WHAT IS BEING ASKED: Rewrite the rows below, replacing every "metallic silver boat at left" with "gray aluminum boat at left" and keeping all other text unchanged.

MATERIAL FOR THIS TASK:
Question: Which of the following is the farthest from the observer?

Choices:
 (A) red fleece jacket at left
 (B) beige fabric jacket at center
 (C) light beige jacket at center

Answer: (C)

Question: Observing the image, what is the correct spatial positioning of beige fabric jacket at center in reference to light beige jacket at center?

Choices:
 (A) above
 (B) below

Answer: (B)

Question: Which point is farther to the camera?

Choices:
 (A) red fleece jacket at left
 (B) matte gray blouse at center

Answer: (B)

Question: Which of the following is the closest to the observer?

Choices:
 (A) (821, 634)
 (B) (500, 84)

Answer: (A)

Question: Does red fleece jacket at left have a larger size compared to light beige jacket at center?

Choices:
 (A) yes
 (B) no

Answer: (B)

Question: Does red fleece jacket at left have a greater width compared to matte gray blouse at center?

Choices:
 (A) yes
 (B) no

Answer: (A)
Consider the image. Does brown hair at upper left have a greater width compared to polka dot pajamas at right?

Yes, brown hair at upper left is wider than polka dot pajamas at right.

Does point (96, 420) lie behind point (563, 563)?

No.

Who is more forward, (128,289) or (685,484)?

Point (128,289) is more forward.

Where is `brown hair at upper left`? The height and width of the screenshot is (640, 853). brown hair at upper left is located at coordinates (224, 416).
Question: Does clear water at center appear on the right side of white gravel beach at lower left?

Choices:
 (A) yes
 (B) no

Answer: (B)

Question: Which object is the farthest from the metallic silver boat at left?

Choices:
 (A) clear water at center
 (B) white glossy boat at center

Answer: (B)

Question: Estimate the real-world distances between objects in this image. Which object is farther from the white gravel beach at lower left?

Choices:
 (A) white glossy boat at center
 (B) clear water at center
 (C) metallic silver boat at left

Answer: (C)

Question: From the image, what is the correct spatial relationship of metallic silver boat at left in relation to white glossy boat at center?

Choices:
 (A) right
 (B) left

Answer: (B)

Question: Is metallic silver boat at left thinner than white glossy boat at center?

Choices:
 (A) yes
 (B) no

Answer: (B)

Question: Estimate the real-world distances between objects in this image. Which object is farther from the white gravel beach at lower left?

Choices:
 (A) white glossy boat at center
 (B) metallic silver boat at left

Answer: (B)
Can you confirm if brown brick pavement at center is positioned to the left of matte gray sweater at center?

OUTPUT OF THE TASK:
Question: Which of the following is the farthest from the observer?

Choices:
 (A) red fleece jacket at left
 (B) beige fabric jacket at center
 (C) light beige jacket at center

Answer: (C)

Question: Observing the image, what is the correct spatial positioning of beige fabric jacket at center in reference to light beige jacket at center?

Choices:
 (A) above
 (B) below

Answer: (B)

Question: Which point is farther to the camera?

Choices:
 (A) red fleece jacket at left
 (B) matte gray blouse at center

Answer: (B)

Question: Which of the following is the closest to the observer?

Choices:
 (A) (821, 634)
 (B) (500, 84)

Answer: (A)

Question: Does red fleece jacket at left have a larger size compared to light beige jacket at center?

Choices:
 (A) yes
 (B) no

Answer: (B)

Question: Does red fleece jacket at left have a greater width compared to matte gray blouse at center?

Choices:
 (A) yes
 (B) no

Answer: (A)
Consider the image. Does brown hair at upper left have a greater width compared to polka dot pajamas at right?

Yes, brown hair at upper left is wider than polka dot pajamas at right.

Does point (96, 420) lie behind point (563, 563)?

No.

Who is more forward, (128,289) or (685,484)?

Point (128,289) is more forward.

Where is `brown hair at upper left`? The height and width of the screenshot is (640, 853). brown hair at upper left is located at coordinates (224, 416).
Question: Does clear water at center appear on the right side of white gravel beach at lower left?

Choices:
 (A) yes
 (B) no

Answer: (B)

Question: Which object is the farthest from the gray aluminum boat at left?

Choices:
 (A) clear water at center
 (B) white glossy boat at center

Answer: (B)

Question: Estimate the real-world distances between objects in this image. Which object is farther from the white gravel beach at lower left?

Choices:
 (A) white glossy boat at center
 (B) clear water at center
 (C) gray aluminum boat at left

Answer: (C)

Question: From the image, what is the correct spatial relationship of gray aluminum boat at left in relation to white glossy boat at center?

Choices:
 (A) right
 (B) left

Answer: (B)

Question: Is gray aluminum boat at left thinner than white glossy boat at center?

Choices:
 (A) yes
 (B) no

Answer: (B)

Question: Estimate the real-world distances between objects in this image. Which object is farther from the white gravel beach at lower left?

Choices:
 (A) white glossy boat at center
 (B) gray aluminum boat at left

Answer: (B)
Can you confirm if brown brick pavement at center is positioned to the left of matte gray sweater at center?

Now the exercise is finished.